> **Exercise goal**
The entries below contain pictures, which are to be left out; write out exactly, and only, the lines from the line with "green square: (86, 151) -> (85, 157), moved" up to and including the line with "green rectangle: (104, 83)".
Top of Supplied data
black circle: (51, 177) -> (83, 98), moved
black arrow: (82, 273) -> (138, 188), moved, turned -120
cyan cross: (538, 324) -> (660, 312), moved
Bottom of Supplied data
Top of Supplied data
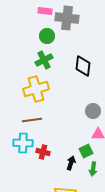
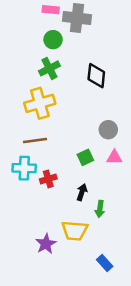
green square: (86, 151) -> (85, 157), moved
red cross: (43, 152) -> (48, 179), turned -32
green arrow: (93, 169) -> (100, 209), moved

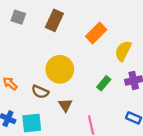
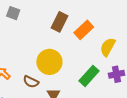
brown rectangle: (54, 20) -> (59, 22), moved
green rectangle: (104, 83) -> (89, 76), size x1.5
Bottom of Supplied data
> **Your response**
green square: (86, 151) -> (85, 157), moved
red cross: (43, 152) -> (48, 179), turned -32
green arrow: (93, 169) -> (100, 209), moved

brown rectangle: (54, 20) -> (59, 22), moved
green rectangle: (104, 83) -> (89, 76), size x1.5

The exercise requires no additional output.